Below are some records. Return exactly the lines from the one containing "tv unit: (1200, 112) -> (694, 322), moved" through the one containing "window: (147, 340) -> (278, 600), removed", both included, and only those.

Data shown:
------------

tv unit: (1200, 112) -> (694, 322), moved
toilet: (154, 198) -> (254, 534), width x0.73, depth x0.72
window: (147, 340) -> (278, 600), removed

------------

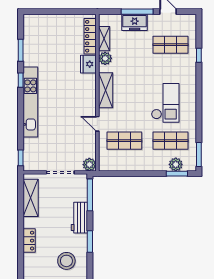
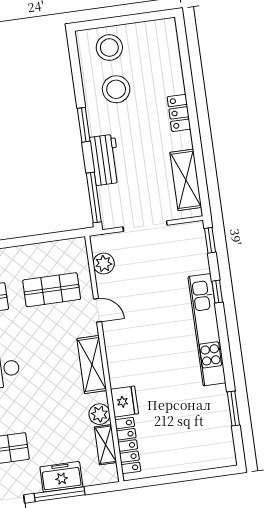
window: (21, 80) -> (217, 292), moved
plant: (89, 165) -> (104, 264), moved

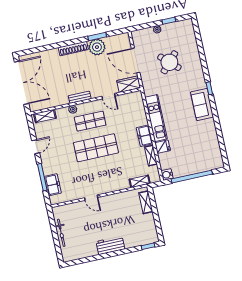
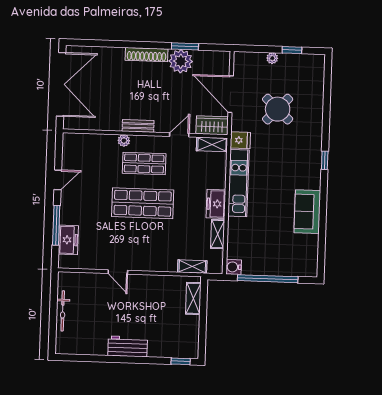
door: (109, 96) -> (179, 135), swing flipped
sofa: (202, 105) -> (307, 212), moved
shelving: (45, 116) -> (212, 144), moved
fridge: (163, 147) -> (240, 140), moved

------------

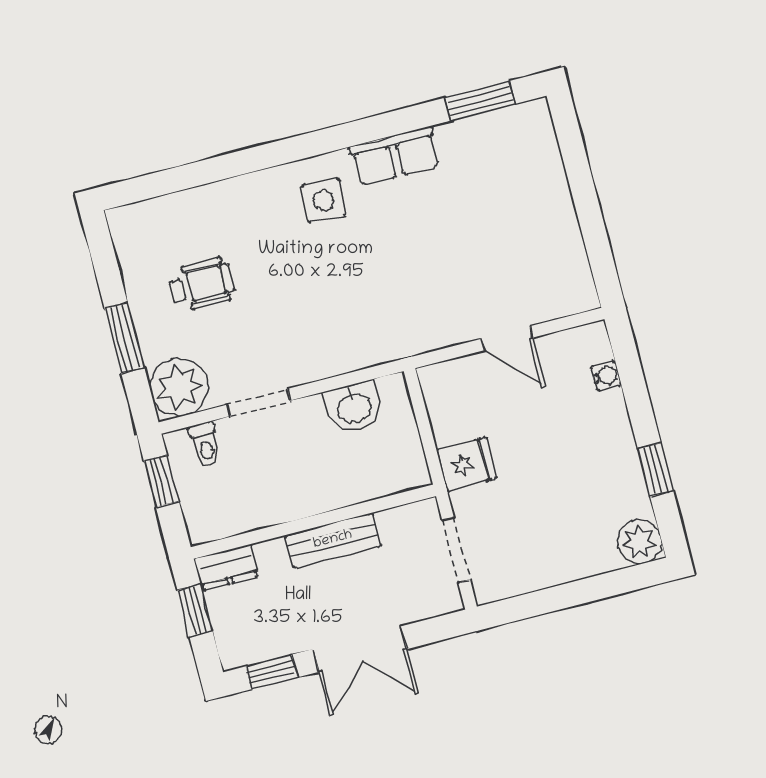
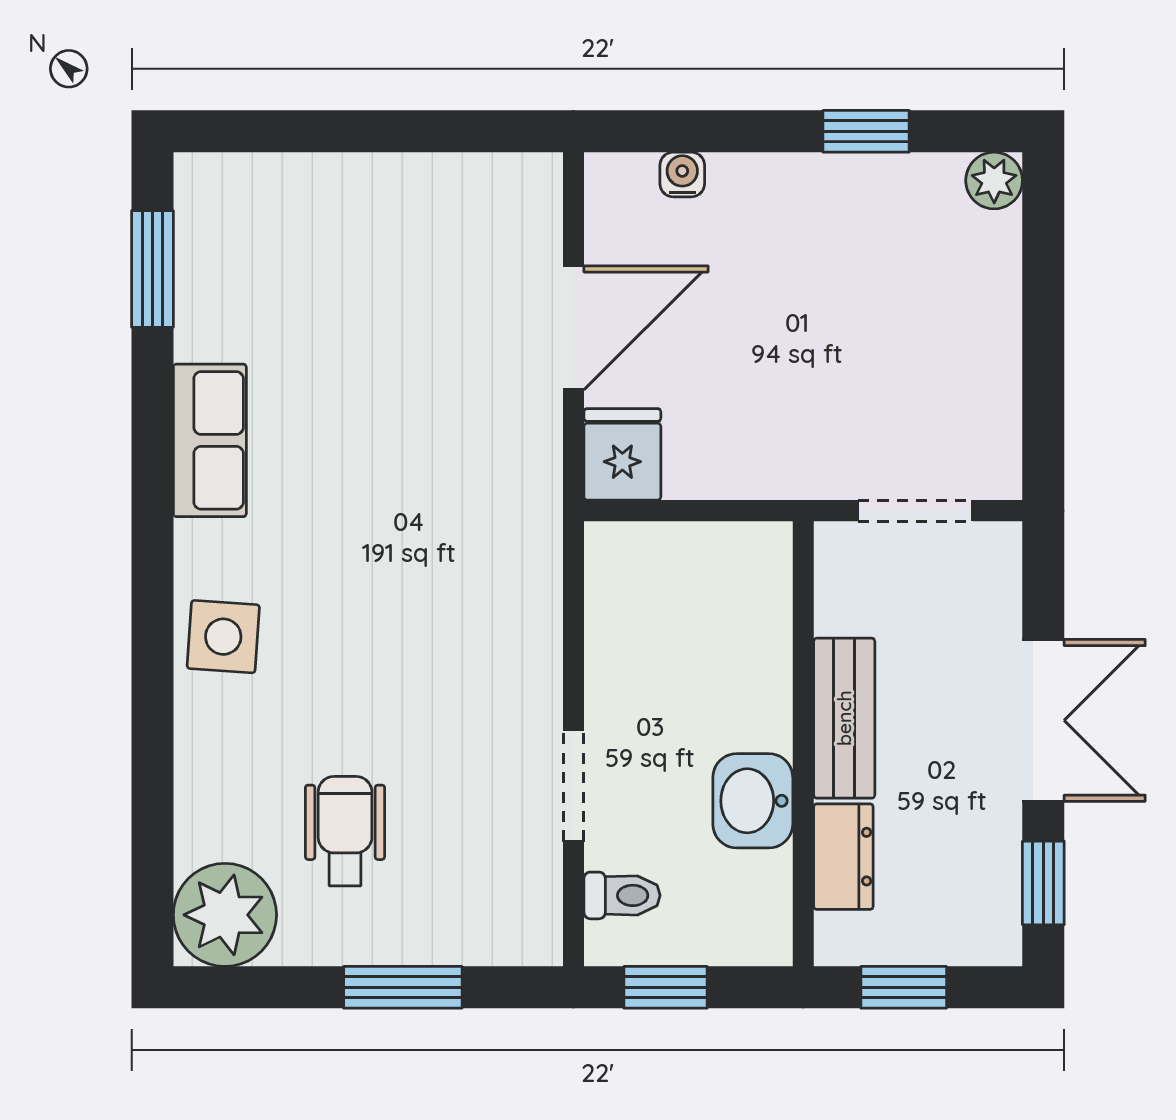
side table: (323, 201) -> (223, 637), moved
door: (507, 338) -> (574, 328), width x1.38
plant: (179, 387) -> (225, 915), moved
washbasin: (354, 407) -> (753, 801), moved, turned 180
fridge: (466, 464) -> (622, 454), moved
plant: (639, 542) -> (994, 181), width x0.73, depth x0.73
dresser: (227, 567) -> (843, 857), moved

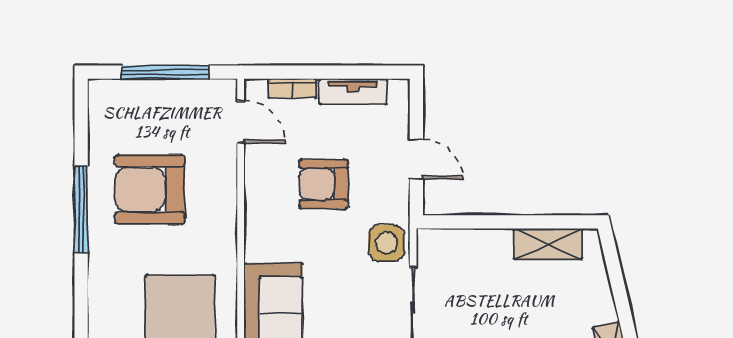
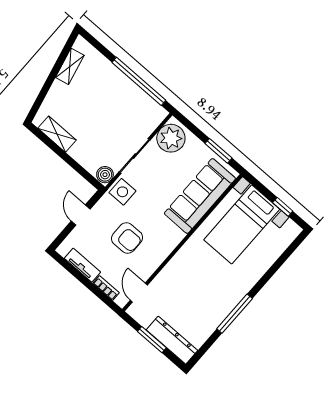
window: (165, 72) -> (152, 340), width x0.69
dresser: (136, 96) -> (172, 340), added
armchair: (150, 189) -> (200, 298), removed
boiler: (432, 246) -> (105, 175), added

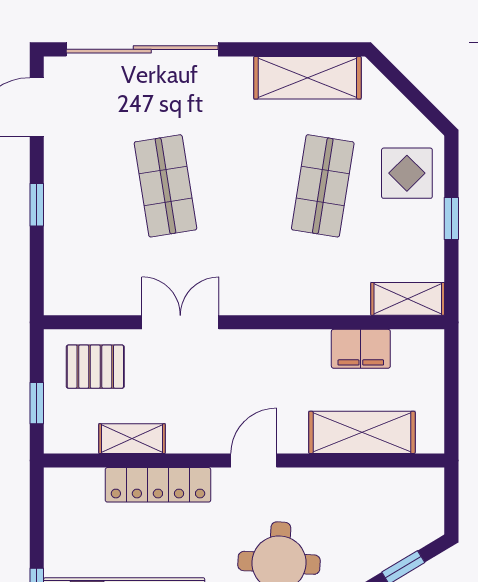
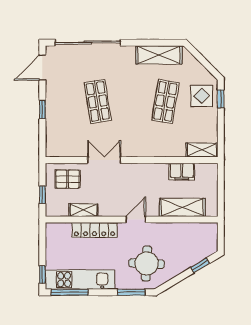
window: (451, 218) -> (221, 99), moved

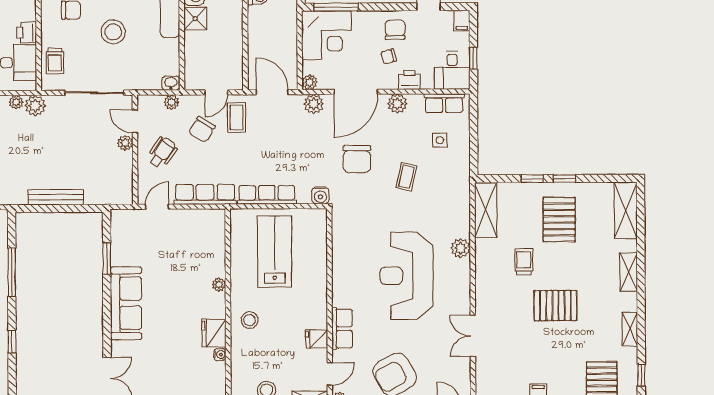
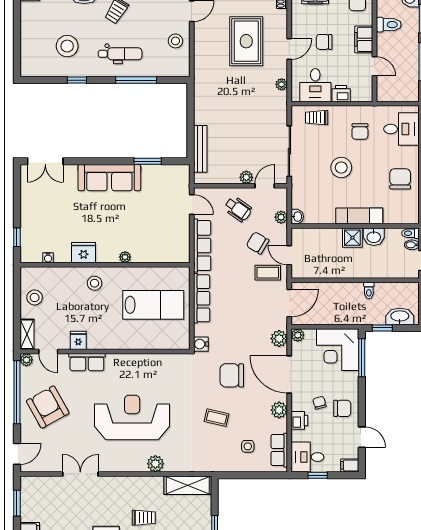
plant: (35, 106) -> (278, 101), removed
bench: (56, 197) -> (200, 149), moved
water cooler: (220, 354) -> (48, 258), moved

------------

Answer below:
tv unit: (1200, 112) -> (694, 322), moved
toilet: (154, 198) -> (254, 534), width x0.73, depth x0.72
window: (147, 340) -> (278, 600), removed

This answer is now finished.